PROBLEM STATEMENT >> Every line of the entries below from the one containing "maison (noir) |" to the one containing "move | gâteau", both ends included, must be written out exactly. No other line belongs in the answer.

Object change descriptions
###

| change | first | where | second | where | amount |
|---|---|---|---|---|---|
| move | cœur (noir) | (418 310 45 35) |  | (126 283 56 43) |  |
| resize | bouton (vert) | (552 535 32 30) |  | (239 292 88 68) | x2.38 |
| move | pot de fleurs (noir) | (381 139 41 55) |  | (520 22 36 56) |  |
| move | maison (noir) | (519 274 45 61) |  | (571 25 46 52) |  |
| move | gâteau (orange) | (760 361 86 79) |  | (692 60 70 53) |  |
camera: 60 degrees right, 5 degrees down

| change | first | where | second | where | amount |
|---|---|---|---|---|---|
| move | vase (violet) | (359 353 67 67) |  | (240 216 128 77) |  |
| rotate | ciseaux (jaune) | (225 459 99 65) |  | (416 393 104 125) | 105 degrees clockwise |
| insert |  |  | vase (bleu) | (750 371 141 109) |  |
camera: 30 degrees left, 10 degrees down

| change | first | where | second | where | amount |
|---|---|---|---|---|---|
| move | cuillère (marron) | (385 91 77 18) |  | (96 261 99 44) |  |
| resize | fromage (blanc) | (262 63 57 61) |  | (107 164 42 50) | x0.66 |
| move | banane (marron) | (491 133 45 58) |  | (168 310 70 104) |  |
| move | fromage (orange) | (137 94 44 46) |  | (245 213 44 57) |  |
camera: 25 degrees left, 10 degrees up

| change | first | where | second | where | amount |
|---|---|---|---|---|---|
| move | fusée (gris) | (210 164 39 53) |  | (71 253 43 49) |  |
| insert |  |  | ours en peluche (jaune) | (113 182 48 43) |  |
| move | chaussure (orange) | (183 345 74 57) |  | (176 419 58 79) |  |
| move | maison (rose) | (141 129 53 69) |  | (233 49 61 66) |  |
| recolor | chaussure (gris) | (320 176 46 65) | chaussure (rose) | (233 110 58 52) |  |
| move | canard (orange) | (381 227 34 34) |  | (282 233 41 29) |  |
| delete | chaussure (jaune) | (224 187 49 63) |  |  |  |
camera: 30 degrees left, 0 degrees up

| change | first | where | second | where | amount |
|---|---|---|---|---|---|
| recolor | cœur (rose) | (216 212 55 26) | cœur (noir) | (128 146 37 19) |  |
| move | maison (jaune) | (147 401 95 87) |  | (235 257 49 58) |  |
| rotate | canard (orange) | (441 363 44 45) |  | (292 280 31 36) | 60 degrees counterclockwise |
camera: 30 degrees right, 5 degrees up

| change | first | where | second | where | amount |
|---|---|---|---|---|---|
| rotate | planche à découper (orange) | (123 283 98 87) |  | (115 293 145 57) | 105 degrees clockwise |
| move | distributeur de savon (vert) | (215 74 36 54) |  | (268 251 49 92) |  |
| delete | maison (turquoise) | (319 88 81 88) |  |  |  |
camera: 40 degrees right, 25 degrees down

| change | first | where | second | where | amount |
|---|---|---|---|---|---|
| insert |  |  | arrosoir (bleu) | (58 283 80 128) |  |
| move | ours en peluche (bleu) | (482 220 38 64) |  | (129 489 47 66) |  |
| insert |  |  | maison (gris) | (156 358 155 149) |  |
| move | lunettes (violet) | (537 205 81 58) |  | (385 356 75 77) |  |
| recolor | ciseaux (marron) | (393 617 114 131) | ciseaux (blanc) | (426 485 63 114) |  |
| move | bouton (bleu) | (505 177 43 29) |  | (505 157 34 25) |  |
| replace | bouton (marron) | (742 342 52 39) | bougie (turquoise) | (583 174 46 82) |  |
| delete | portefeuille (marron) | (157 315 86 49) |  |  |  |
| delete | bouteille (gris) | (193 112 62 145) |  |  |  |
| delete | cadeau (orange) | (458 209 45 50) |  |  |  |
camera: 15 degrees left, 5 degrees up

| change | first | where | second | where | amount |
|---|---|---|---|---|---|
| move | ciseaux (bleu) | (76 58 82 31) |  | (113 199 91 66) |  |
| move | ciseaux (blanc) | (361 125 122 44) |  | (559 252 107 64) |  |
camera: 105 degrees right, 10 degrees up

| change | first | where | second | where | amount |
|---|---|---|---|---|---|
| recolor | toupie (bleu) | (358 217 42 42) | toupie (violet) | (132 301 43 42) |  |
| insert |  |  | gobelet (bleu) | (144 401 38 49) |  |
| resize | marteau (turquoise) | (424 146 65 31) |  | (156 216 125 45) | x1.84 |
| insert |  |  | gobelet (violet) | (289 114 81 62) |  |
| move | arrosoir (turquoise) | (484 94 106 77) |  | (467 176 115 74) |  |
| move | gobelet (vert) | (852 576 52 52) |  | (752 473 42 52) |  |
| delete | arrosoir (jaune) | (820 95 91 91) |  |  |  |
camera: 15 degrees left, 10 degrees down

###

SOLVED PROBLEM >>
| move | maison (noir) | (519 274 45 61) |  | (571 25 46 52) |  |
| move | gâteau (orange) | (760 361 86 79) |  | (692 60 70 53) |  |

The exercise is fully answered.